--- Data listing Enclosed Below ---

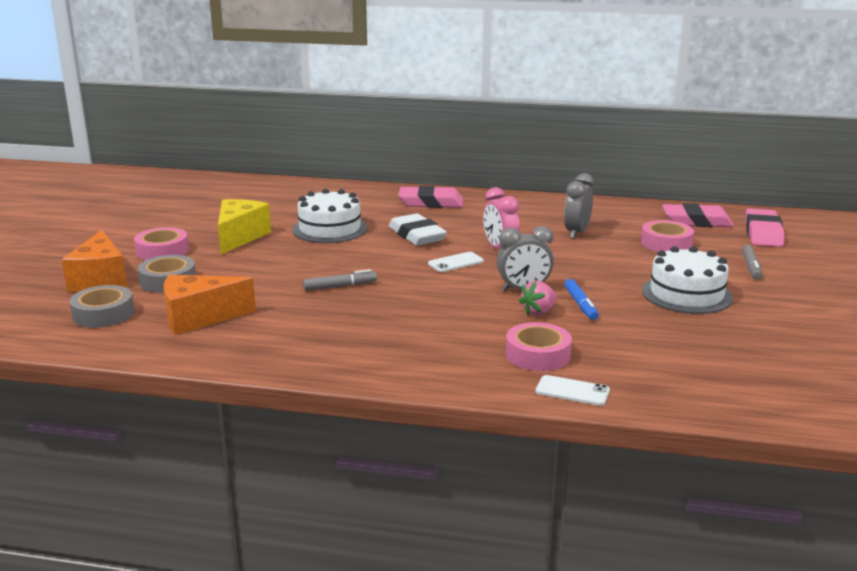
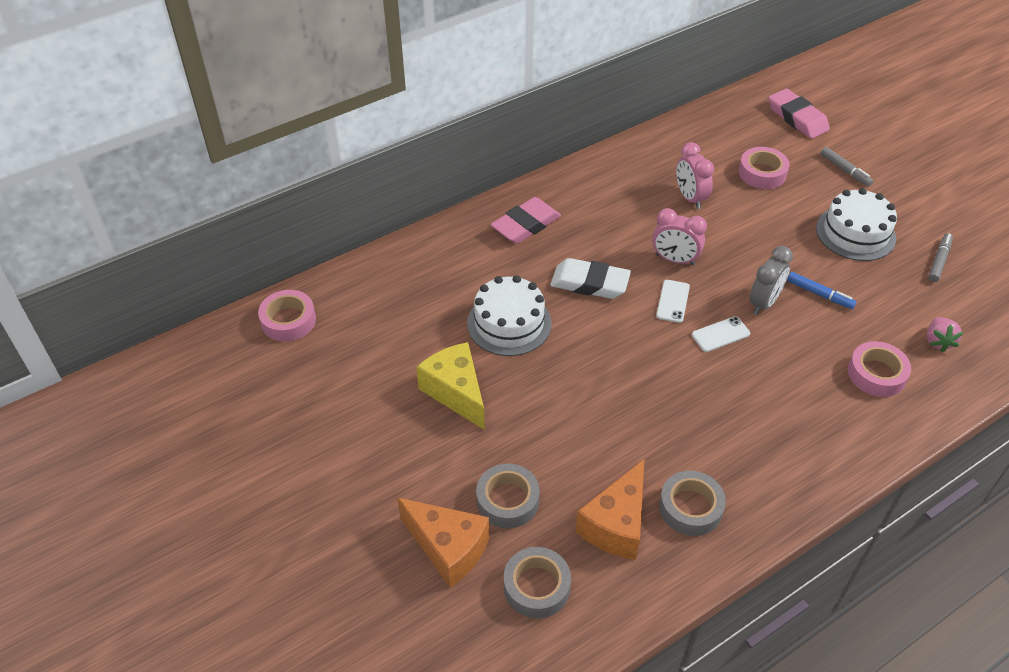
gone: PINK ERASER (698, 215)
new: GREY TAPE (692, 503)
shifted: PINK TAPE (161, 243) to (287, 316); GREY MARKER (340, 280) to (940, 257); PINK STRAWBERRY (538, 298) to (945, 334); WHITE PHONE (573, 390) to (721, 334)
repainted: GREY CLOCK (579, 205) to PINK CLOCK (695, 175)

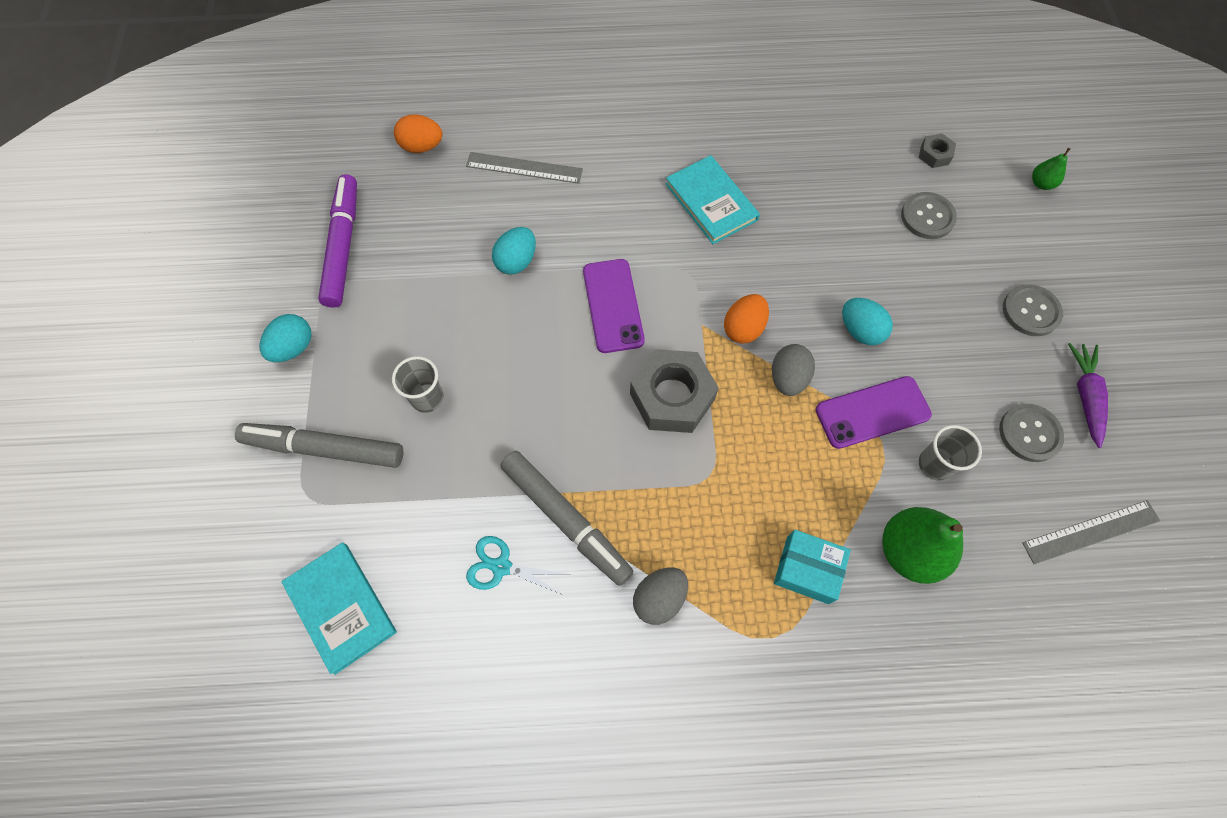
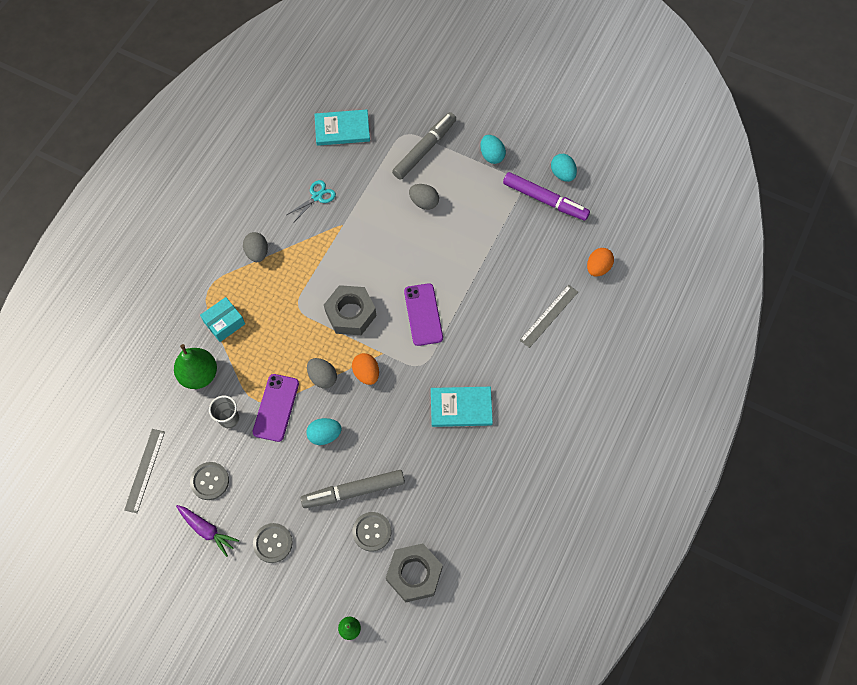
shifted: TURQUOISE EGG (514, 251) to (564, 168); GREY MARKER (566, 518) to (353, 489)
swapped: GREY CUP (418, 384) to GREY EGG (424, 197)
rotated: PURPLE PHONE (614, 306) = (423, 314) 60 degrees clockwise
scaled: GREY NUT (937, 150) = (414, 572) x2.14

--- End of Enclosed Data listing ---

Required work: From the entries, report each line that includes the word "TAPE".

Solved problem:
new: GREY TAPE (692, 503)
shifted: PINK TAPE (161, 243) to (287, 316); GREY MARKER (340, 280) to (940, 257); PINK STRAWBERRY (538, 298) to (945, 334); WHITE PHONE (573, 390) to (721, 334)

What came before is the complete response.